=== ABOUT THIS TASK ===
Read the records below and report each line in which "VRAW" occurs.

┌──

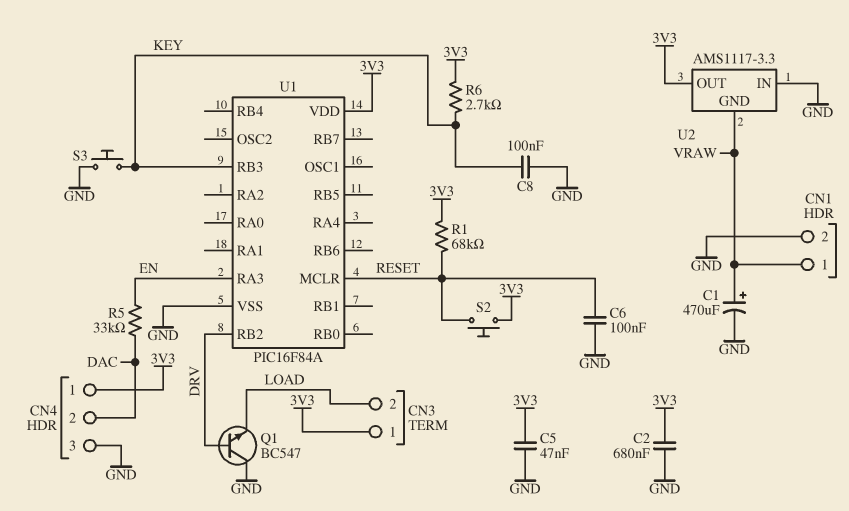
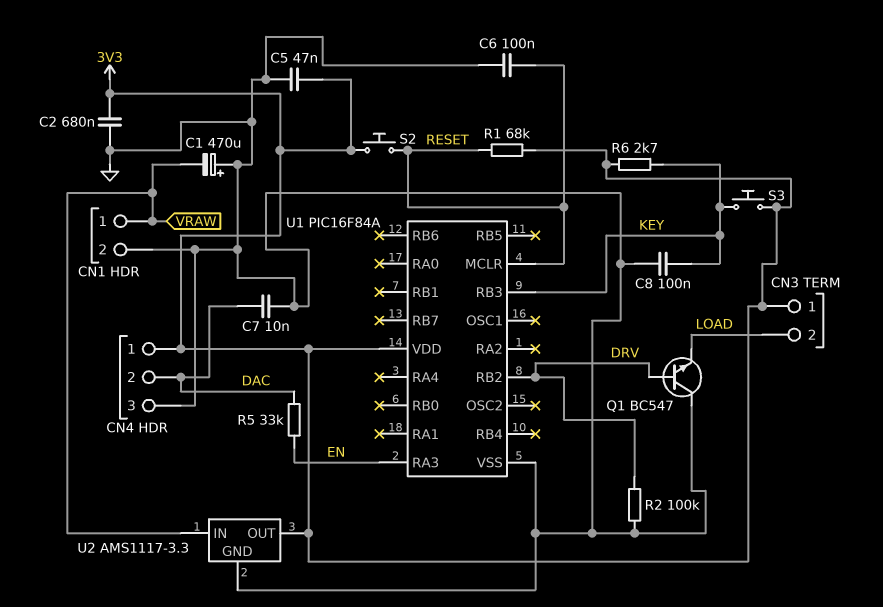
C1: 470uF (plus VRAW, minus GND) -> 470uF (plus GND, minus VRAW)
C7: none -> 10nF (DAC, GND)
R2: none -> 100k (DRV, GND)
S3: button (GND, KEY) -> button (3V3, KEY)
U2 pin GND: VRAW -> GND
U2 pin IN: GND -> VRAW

└──

=== OUTPUT OF THE TASK ===
C1: 470uF (plus VRAW, minus GND) -> 470uF (plus GND, minus VRAW)
U2 pin GND: VRAW -> GND
U2 pin IN: GND -> VRAW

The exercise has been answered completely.